_REQUIREMENT_: Count the lines in the listing below that contain the string "major", matching case exactly, and reply with the number alone.

start SUPPLIED ENTRIES

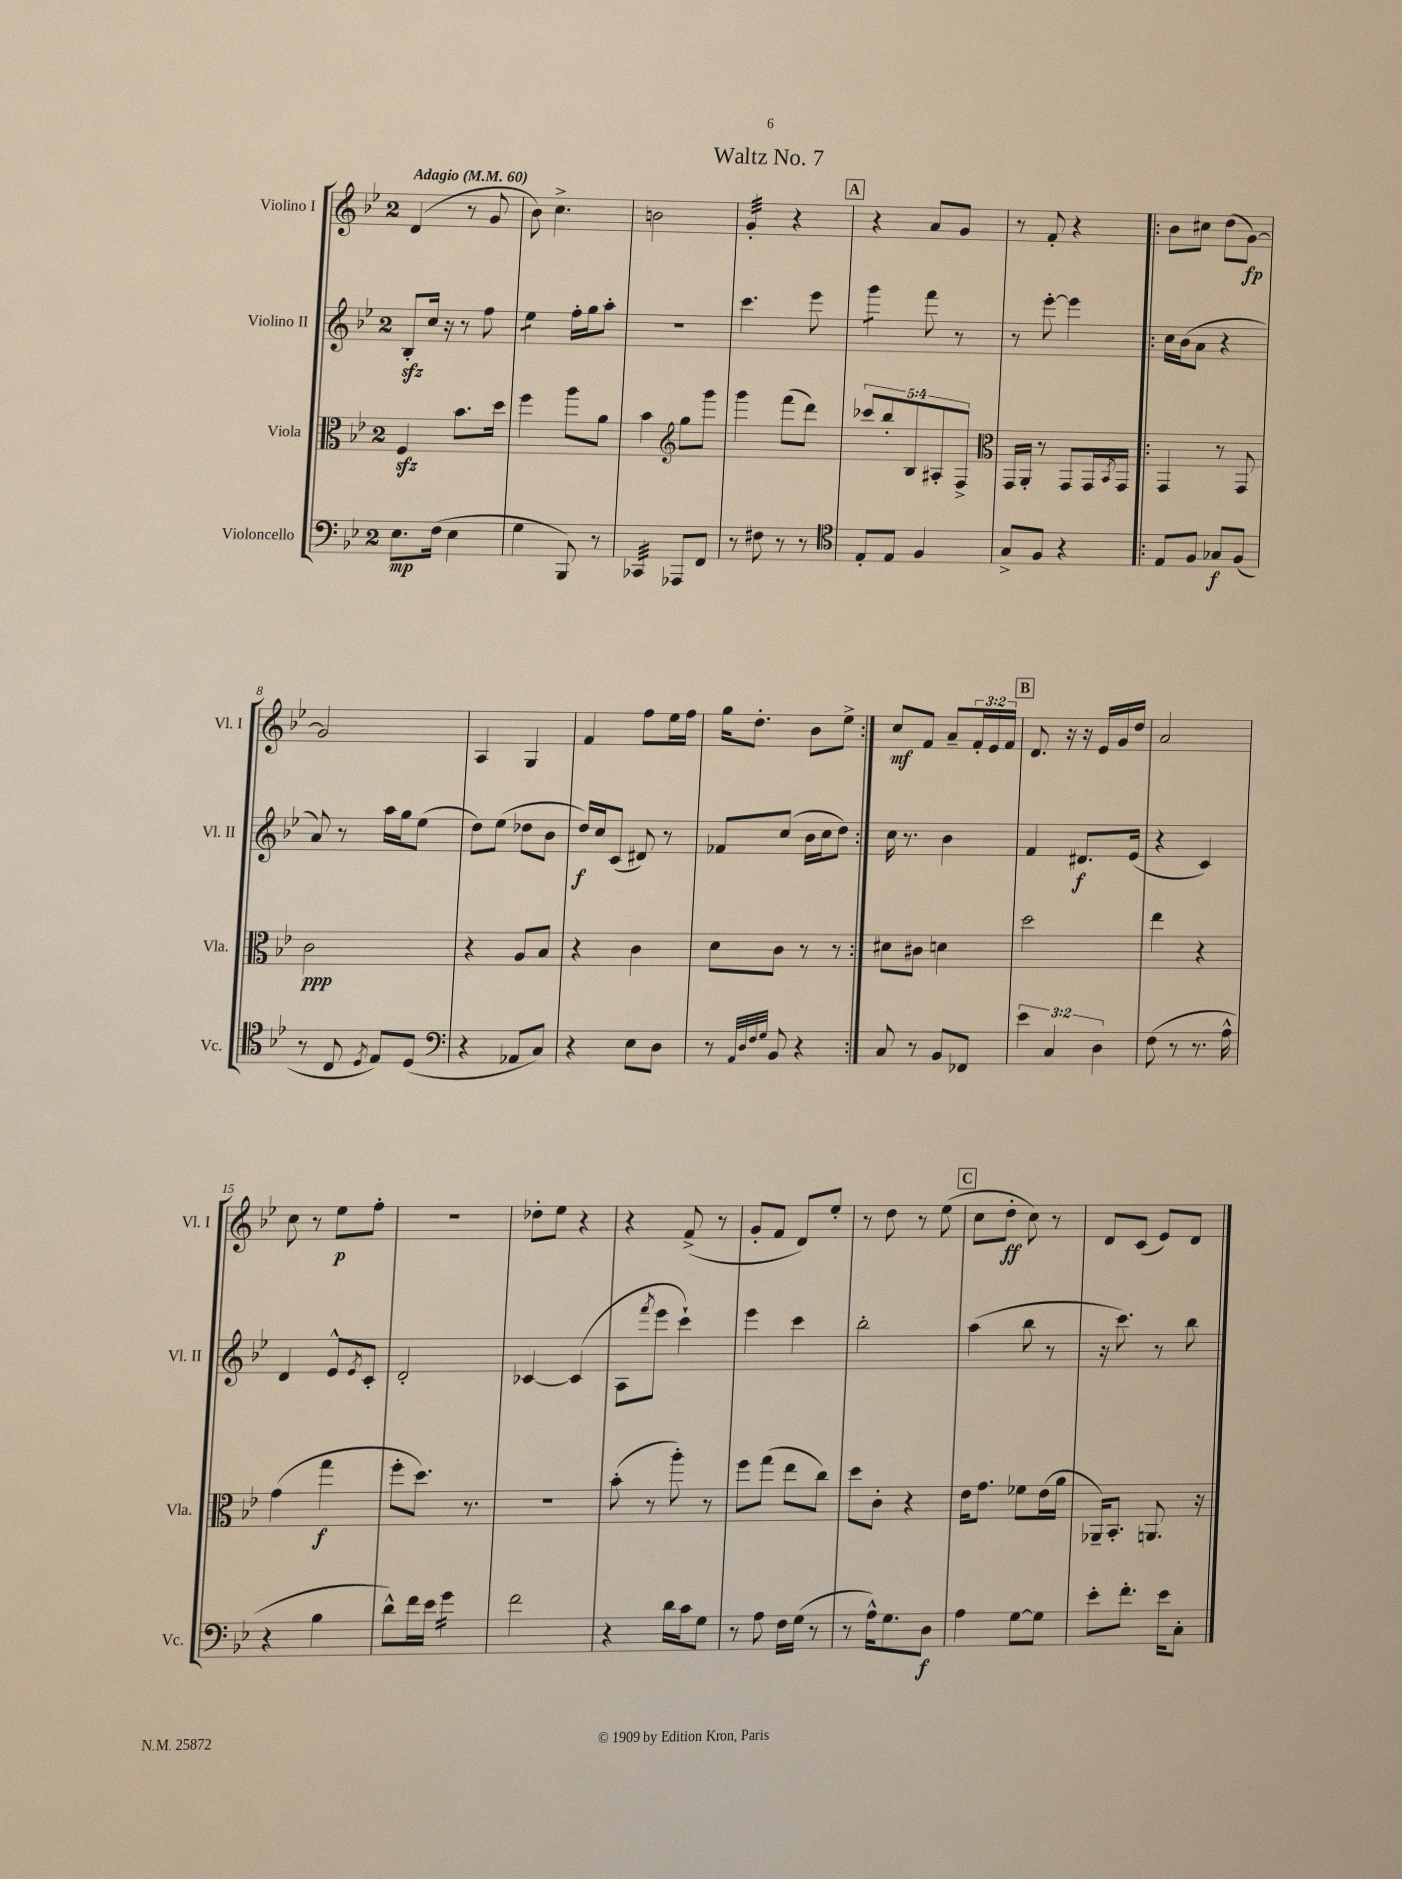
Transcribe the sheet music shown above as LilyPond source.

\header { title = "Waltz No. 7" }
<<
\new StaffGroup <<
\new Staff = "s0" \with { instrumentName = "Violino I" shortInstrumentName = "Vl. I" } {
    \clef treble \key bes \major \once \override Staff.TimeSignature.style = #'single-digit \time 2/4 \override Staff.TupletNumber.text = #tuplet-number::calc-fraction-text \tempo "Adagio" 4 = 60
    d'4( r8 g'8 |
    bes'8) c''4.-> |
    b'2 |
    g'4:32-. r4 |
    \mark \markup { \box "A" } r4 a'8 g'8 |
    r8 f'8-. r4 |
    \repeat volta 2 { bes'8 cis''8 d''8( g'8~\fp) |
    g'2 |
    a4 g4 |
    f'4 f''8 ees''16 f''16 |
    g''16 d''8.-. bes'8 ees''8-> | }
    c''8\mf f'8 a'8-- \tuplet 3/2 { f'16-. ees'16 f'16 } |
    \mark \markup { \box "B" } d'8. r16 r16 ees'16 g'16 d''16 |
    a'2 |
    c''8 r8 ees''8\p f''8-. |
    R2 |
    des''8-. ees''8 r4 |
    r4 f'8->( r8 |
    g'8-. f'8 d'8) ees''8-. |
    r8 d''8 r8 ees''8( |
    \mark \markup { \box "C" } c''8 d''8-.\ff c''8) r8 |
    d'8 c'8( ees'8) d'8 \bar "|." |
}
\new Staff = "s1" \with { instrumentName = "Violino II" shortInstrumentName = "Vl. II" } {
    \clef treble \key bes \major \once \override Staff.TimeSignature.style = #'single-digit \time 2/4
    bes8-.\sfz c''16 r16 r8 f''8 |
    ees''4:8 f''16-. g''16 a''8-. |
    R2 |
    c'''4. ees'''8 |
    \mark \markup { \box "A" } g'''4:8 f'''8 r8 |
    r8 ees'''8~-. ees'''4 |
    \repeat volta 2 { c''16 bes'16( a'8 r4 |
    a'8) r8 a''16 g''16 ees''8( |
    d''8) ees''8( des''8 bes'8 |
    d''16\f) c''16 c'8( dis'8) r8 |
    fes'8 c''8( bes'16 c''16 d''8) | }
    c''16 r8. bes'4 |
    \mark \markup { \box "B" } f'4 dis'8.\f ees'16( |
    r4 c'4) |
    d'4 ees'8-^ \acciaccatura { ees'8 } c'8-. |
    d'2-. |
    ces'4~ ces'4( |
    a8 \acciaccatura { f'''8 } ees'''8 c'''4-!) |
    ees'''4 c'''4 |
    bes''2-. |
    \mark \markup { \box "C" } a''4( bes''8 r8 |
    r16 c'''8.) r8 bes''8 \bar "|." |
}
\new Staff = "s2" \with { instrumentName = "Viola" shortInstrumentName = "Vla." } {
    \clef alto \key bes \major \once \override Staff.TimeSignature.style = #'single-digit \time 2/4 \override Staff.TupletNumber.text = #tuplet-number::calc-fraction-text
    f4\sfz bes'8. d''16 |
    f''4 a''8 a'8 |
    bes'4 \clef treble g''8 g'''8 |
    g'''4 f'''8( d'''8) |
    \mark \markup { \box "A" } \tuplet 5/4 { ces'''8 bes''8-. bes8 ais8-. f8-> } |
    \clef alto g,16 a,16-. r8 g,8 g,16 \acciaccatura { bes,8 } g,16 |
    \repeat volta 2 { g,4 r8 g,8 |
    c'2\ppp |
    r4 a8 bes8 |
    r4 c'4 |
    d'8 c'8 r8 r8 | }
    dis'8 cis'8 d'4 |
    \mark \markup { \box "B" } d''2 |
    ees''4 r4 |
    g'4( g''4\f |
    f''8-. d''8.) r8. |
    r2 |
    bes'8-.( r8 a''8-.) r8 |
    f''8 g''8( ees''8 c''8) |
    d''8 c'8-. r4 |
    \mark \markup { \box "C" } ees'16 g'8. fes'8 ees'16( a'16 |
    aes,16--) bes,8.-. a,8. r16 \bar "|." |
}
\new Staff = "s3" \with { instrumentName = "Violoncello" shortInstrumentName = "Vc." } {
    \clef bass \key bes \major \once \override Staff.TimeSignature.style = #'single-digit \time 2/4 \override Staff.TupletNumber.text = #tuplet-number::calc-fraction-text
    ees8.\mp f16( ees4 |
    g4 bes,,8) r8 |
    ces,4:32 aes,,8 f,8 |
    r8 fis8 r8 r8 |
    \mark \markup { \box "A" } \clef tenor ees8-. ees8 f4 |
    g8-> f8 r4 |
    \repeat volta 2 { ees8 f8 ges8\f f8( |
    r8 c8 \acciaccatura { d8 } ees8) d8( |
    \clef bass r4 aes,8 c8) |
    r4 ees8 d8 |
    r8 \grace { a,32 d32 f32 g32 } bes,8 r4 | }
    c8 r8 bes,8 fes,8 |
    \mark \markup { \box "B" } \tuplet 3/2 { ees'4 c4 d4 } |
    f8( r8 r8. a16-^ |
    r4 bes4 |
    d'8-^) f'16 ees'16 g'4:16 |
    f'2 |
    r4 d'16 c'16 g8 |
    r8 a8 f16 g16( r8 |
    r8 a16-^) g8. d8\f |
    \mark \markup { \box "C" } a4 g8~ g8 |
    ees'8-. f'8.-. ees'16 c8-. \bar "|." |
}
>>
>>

end SUPPLIED ENTRIES

_ANSWER FOR THIS EXERCISE_: 4